Of the lines below, write out exactly those from the line with "brown bell: 5 -> 3" through the line with "turquoise cylinder: 6 -> 7", both included, and skip the rest.

#### DATA PROVIDED
= = = = = = =
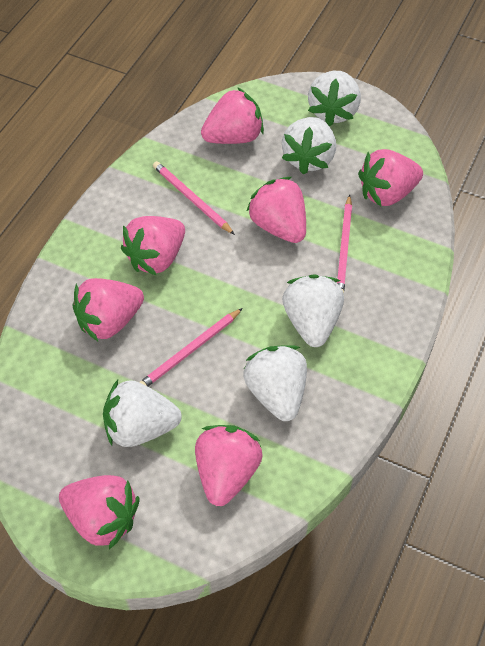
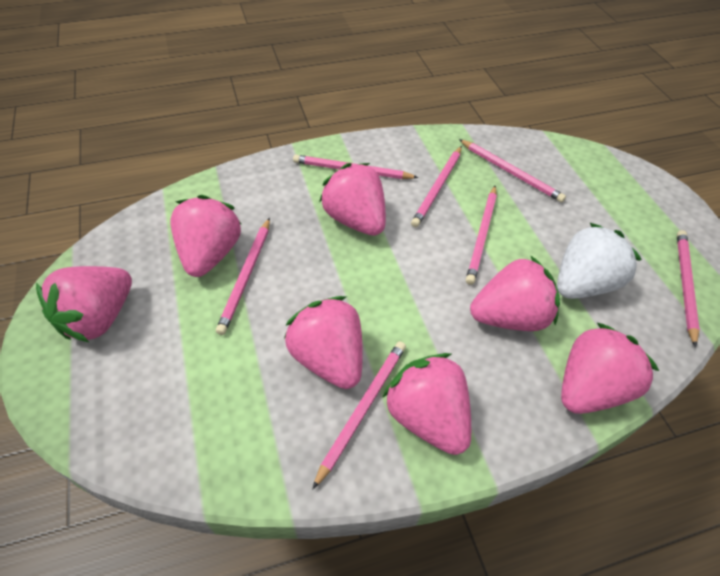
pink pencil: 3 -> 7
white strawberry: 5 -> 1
= = = = = = =
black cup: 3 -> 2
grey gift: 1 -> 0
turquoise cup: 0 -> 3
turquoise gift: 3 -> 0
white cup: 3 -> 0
= = = = = = =
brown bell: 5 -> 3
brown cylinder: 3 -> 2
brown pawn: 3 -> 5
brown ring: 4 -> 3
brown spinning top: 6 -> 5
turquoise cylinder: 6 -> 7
= = = = = = =
#### SOLUTION FOR THIS TASK
brown bell: 5 -> 3
brown cylinder: 3 -> 2
brown pawn: 3 -> 5
brown ring: 4 -> 3
brown spinning top: 6 -> 5
turquoise cylinder: 6 -> 7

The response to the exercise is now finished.